_Assigned task_
I'd like every line from the material below that has "mushroom" in it.

_Exercise materials_
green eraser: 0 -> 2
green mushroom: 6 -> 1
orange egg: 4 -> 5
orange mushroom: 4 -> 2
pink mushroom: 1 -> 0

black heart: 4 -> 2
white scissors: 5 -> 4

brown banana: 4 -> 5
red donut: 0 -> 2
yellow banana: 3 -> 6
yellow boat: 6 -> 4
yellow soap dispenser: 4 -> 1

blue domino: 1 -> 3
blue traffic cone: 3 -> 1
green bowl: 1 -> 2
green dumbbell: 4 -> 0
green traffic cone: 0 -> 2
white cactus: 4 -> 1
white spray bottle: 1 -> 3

--

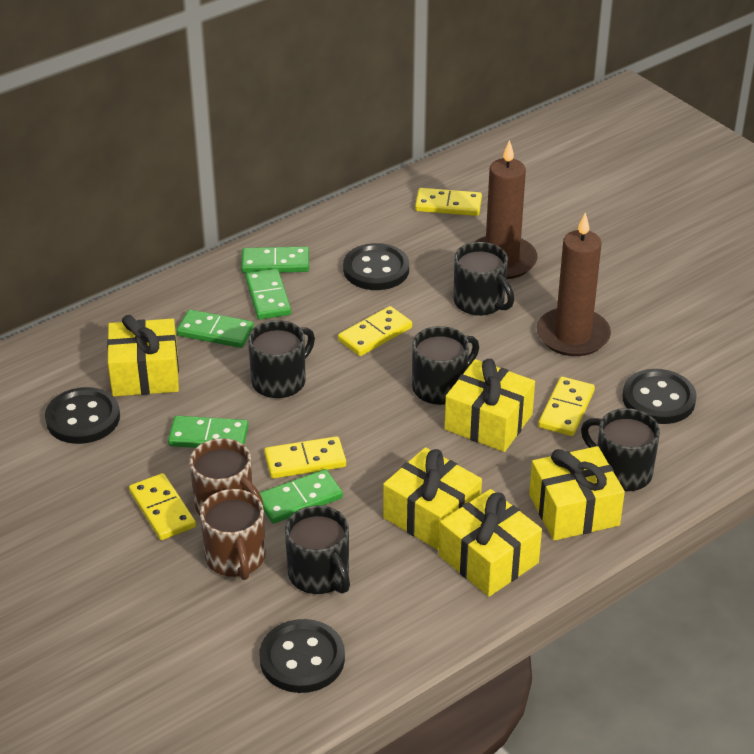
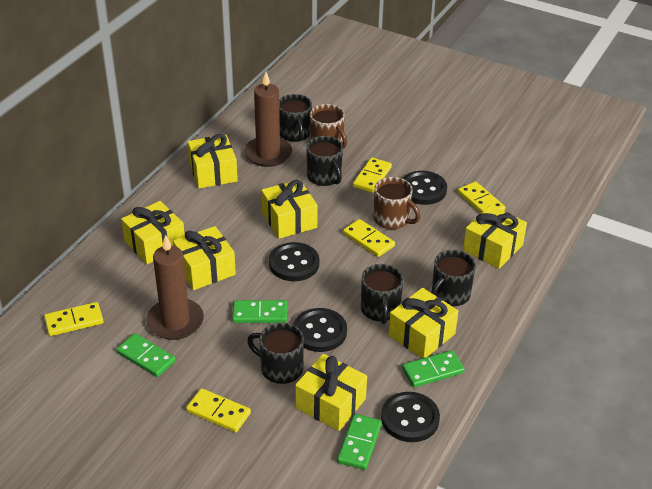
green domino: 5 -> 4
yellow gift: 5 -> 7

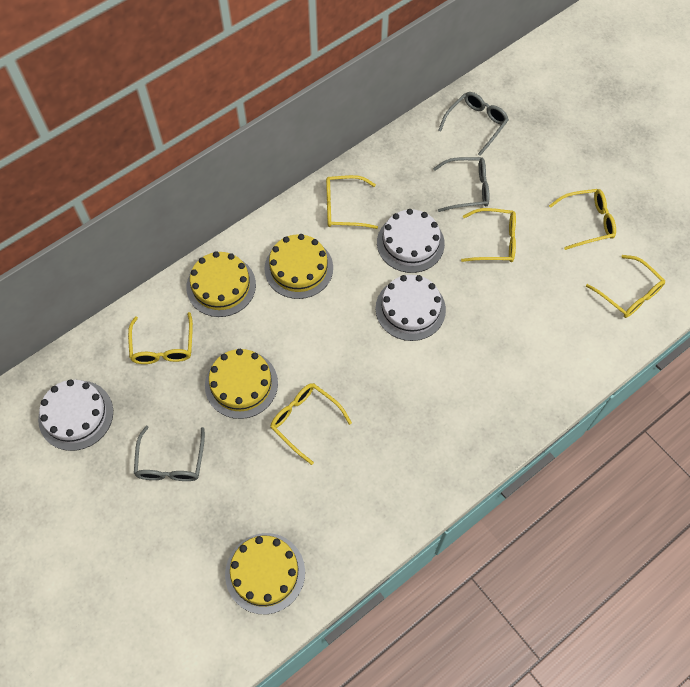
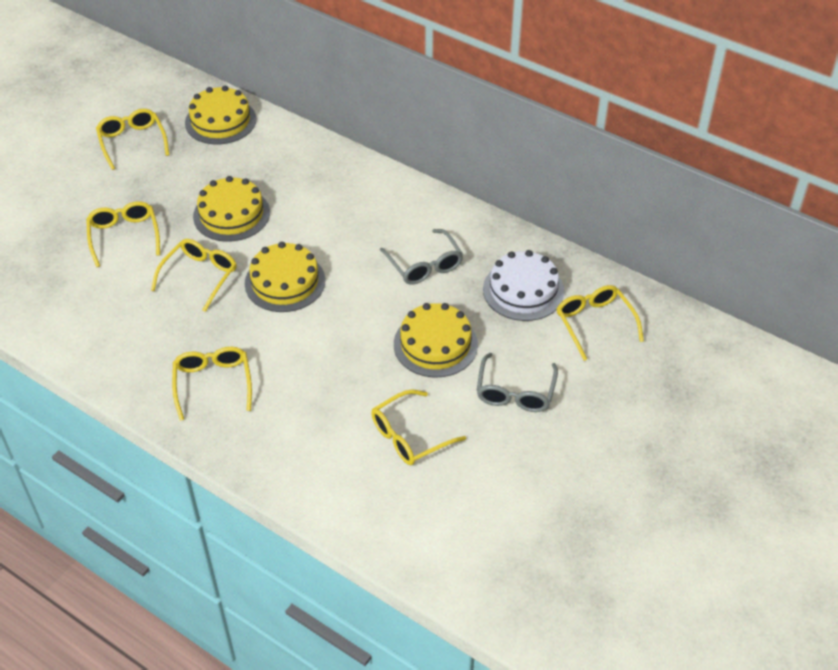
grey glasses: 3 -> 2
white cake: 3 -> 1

_Reply to the task_
green mushroom: 6 -> 1
orange mushroom: 4 -> 2
pink mushroom: 1 -> 0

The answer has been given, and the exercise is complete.